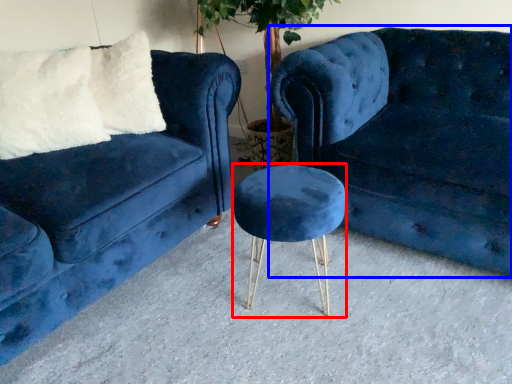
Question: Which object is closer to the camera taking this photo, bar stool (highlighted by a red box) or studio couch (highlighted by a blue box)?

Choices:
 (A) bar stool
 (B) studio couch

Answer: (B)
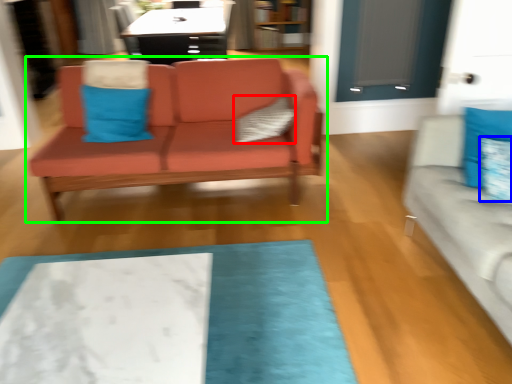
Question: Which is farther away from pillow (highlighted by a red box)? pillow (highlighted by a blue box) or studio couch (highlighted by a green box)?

» **Assignment**: Copy the records above word for word, leaving out the pictures.

» **Result**:
Question: Which object is closer to the camera taking this photo, bar stool (highlighted by a red box) or studio couch (highlighted by a blue box)?

Choices:
 (A) bar stool
 (B) studio couch

Answer: (B)
Question: Which is farther away from pillow (highlighted by a red box)? pillow (highlighted by a blue box) or studio couch (highlighted by a green box)?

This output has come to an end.